- TASK TO COMPLETE
Counting the line with "yellow cube: 11 -> 13" as the last one, copy out the lines of the data exactly from the first onward.

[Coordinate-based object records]
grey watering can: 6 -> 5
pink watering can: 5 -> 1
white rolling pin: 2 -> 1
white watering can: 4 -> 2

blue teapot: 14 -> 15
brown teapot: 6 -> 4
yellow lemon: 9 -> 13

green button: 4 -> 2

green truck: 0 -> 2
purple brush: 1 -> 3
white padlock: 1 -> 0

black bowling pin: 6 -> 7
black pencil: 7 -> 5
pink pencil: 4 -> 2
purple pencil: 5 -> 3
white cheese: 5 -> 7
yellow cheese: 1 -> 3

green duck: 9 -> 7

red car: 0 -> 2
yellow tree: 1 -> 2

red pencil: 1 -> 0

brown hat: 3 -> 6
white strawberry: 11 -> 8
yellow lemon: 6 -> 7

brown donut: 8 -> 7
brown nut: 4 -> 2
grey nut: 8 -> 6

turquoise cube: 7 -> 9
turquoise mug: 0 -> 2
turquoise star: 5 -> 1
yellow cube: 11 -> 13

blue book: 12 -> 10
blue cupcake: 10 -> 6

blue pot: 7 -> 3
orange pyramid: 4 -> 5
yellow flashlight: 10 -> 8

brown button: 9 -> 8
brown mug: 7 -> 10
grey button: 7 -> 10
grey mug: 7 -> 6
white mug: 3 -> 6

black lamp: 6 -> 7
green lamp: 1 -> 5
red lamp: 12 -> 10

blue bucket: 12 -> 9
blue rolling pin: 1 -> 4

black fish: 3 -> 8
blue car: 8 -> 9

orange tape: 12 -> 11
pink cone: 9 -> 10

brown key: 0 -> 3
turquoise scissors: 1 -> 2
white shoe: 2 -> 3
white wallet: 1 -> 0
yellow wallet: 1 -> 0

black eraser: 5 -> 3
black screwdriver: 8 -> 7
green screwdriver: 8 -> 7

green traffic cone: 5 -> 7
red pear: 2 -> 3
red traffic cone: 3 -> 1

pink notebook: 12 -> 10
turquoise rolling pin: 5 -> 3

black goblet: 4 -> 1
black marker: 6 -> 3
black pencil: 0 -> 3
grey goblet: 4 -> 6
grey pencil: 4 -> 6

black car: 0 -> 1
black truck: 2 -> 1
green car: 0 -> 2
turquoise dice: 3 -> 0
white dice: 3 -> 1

- SOLUTION
grey watering can: 6 -> 5
pink watering can: 5 -> 1
white rolling pin: 2 -> 1
white watering can: 4 -> 2

blue teapot: 14 -> 15
brown teapot: 6 -> 4
yellow lemon: 9 -> 13

green button: 4 -> 2

green truck: 0 -> 2
purple brush: 1 -> 3
white padlock: 1 -> 0

black bowling pin: 6 -> 7
black pencil: 7 -> 5
pink pencil: 4 -> 2
purple pencil: 5 -> 3
white cheese: 5 -> 7
yellow cheese: 1 -> 3

green duck: 9 -> 7

red car: 0 -> 2
yellow tree: 1 -> 2

red pencil: 1 -> 0

brown hat: 3 -> 6
white strawberry: 11 -> 8
yellow lemon: 6 -> 7

brown donut: 8 -> 7
brown nut: 4 -> 2
grey nut: 8 -> 6

turquoise cube: 7 -> 9
turquoise mug: 0 -> 2
turquoise star: 5 -> 1
yellow cube: 11 -> 13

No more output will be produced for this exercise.